→ **RECORDS TO PROCESS**

=== Begin Enclosure ===

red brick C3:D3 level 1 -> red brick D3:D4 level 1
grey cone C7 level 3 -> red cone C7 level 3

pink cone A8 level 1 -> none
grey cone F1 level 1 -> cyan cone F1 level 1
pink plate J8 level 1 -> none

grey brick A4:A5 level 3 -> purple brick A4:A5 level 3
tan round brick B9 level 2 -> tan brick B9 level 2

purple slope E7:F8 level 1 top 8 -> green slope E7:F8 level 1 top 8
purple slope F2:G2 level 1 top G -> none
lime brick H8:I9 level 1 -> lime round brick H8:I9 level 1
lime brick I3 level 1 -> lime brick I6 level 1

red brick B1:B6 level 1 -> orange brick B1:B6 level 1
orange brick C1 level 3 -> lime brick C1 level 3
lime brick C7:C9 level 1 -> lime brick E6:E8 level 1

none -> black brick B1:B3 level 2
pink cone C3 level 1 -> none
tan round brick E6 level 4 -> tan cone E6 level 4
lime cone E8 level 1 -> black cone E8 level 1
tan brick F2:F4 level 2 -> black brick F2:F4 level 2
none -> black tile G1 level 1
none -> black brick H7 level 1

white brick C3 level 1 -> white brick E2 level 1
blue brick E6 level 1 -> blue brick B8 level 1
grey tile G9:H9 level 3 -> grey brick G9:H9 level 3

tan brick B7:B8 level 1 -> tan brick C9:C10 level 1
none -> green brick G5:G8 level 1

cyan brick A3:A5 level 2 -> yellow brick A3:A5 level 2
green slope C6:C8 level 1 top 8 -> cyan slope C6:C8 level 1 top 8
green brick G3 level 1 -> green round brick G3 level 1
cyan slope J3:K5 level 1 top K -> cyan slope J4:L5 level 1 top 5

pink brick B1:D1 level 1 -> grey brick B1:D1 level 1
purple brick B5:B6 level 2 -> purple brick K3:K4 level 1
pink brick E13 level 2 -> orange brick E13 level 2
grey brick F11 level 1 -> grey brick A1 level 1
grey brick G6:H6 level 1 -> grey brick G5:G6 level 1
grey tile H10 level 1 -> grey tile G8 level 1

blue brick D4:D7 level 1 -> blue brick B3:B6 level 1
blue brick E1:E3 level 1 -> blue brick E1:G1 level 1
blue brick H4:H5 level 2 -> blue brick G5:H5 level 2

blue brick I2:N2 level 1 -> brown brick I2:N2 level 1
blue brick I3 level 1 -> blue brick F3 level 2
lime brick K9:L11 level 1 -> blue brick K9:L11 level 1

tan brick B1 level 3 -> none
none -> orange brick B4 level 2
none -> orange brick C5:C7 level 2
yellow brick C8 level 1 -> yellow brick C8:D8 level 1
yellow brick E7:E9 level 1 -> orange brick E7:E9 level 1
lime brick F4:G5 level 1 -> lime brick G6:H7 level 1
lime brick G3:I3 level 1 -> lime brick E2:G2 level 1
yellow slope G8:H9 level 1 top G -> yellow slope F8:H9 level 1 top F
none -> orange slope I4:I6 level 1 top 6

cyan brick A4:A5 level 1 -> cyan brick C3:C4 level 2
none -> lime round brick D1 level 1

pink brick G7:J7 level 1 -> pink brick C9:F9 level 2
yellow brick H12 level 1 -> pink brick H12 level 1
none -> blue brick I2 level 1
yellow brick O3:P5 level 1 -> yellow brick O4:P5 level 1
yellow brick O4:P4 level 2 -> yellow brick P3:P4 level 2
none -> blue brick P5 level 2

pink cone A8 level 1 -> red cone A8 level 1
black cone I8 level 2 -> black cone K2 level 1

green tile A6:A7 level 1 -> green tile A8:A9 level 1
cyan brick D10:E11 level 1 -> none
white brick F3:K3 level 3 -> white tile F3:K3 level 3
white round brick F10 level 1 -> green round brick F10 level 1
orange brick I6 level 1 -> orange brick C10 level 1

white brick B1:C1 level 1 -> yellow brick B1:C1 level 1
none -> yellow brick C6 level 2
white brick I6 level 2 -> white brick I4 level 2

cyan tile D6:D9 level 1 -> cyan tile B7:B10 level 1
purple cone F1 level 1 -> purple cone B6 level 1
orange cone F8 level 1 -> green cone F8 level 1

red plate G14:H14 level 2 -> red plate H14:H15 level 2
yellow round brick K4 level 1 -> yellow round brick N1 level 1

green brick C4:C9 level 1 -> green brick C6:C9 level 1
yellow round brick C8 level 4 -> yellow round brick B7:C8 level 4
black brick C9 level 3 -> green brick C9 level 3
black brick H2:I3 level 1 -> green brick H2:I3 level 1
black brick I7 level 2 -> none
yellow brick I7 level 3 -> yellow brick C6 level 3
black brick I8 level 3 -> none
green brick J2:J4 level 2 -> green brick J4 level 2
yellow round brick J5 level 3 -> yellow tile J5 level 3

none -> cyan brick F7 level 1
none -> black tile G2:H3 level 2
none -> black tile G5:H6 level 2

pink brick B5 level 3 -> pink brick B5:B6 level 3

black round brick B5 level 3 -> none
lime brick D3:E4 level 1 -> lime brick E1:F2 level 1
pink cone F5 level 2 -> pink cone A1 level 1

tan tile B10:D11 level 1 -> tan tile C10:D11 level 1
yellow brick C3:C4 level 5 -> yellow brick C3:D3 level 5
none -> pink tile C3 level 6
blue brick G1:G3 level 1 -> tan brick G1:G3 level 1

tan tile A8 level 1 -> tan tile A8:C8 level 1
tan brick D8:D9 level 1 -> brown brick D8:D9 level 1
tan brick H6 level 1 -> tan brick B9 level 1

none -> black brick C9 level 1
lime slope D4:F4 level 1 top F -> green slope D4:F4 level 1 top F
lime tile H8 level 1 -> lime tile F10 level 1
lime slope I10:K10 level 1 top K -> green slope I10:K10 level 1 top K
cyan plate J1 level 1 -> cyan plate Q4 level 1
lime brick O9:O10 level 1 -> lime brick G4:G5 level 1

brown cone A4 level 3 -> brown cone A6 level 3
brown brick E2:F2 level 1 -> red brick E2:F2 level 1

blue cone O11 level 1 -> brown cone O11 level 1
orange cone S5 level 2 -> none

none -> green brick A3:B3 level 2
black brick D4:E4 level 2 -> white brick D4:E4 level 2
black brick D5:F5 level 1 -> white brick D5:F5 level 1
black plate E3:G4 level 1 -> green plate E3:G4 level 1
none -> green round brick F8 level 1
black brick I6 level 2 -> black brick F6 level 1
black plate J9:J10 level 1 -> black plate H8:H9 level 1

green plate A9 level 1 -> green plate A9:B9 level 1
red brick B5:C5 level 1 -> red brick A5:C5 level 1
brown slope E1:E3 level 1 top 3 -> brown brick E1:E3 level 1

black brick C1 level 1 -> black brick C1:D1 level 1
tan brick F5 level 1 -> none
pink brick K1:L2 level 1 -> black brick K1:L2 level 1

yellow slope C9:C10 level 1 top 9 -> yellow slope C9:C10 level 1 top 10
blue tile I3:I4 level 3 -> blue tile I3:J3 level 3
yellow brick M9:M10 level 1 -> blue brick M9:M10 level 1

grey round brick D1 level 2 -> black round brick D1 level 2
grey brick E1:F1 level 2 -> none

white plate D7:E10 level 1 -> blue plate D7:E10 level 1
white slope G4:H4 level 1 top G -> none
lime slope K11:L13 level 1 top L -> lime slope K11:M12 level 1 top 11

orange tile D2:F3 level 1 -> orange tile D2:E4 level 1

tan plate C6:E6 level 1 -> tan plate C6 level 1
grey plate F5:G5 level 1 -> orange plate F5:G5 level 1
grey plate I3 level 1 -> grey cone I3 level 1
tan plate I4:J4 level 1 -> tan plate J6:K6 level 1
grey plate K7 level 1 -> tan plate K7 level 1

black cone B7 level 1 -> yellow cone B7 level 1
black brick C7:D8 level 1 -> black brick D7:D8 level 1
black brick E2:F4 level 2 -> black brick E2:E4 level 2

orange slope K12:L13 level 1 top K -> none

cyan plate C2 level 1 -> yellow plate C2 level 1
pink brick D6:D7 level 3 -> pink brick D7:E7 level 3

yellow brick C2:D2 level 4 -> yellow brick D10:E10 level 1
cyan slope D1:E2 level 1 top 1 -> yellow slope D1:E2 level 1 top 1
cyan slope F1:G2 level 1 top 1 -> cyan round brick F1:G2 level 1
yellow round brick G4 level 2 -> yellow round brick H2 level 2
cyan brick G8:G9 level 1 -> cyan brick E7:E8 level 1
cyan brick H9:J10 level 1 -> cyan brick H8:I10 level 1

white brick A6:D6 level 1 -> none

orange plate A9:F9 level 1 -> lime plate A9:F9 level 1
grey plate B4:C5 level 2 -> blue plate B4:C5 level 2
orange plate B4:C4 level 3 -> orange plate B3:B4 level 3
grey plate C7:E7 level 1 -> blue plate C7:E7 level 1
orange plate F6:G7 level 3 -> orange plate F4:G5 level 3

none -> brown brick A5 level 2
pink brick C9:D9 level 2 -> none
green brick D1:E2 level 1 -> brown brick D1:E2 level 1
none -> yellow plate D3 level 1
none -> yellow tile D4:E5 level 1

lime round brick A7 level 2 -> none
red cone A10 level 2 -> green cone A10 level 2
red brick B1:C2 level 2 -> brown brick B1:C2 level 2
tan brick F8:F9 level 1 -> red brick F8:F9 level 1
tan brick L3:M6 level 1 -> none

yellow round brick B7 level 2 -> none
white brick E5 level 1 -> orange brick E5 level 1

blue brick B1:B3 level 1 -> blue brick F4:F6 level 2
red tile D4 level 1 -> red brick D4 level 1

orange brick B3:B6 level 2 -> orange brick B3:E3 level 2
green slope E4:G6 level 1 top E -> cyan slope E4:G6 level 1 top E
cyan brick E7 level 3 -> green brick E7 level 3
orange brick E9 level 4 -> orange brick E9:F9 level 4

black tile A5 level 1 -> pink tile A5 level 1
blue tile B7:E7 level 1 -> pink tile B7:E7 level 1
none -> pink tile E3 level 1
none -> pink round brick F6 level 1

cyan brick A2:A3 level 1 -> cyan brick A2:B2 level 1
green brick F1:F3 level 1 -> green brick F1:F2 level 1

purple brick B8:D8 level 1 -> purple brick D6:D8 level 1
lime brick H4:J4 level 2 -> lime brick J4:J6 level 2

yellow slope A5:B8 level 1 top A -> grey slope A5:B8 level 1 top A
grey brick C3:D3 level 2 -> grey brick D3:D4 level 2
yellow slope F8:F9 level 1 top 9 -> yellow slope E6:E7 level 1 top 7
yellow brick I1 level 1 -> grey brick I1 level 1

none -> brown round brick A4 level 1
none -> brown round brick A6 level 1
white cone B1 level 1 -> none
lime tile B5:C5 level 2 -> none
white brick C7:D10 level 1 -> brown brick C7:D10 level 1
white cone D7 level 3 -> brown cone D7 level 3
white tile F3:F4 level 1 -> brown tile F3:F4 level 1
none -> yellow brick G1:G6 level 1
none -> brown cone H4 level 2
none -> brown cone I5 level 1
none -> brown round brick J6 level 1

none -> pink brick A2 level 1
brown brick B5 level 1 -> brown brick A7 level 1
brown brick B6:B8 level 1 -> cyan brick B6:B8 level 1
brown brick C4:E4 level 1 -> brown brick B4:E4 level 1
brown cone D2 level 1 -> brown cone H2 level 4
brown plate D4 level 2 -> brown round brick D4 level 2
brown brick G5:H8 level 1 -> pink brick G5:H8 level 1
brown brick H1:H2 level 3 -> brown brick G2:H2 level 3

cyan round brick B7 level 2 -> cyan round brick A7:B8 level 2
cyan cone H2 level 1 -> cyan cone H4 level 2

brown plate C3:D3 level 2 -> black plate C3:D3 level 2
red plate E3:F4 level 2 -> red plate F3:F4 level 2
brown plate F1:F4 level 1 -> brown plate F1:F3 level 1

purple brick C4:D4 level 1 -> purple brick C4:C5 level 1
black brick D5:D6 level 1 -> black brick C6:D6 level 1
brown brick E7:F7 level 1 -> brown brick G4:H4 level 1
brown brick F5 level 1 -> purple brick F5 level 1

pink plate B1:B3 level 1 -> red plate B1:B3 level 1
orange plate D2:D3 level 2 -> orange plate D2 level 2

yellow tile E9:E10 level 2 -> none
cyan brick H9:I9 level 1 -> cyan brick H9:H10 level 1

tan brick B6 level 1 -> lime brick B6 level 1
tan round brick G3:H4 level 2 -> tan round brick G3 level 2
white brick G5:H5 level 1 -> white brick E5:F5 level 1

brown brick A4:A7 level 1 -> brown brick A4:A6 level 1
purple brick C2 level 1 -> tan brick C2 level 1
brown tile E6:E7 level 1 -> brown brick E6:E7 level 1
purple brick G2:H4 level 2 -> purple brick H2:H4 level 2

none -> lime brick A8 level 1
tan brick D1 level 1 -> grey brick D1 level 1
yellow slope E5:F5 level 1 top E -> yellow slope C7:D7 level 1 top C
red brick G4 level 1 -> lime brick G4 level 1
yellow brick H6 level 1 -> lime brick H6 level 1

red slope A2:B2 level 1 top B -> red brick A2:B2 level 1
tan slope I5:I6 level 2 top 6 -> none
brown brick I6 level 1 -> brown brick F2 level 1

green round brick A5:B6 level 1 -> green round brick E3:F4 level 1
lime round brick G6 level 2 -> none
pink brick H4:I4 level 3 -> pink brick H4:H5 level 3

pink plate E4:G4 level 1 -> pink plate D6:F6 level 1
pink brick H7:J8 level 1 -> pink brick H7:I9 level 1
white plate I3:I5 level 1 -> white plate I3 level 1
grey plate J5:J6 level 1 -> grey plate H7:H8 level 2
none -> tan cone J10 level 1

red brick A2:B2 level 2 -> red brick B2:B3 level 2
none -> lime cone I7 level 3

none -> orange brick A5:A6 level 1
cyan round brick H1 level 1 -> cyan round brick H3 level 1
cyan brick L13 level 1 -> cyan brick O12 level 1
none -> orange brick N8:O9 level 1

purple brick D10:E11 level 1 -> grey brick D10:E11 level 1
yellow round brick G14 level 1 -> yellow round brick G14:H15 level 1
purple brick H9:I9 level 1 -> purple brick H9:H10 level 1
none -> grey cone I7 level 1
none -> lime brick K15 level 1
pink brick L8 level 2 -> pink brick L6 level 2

=== End Enclosure ===

→ **WHAT TO DO**
Pull every line with the word "purple" from the data.

→ **ANSWER SECTION**
grey brick A4:A5 level 3 -> purple brick A4:A5 level 3
purple slope E7:F8 level 1 top 8 -> green slope E7:F8 level 1 top 8
purple slope F2:G2 level 1 top G -> none
purple brick B5:B6 level 2 -> purple brick K3:K4 level 1
purple cone F1 level 1 -> purple cone B6 level 1
purple brick B8:D8 level 1 -> purple brick D6:D8 level 1
purple brick C4:D4 level 1 -> purple brick C4:C5 level 1
brown brick F5 level 1 -> purple brick F5 level 1
purple brick C2 level 1 -> tan brick C2 level 1
purple brick G2:H4 level 2 -> purple brick H2:H4 level 2
purple brick D10:E11 level 1 -> grey brick D10:E11 level 1
purple brick H9:I9 level 1 -> purple brick H9:H10 level 1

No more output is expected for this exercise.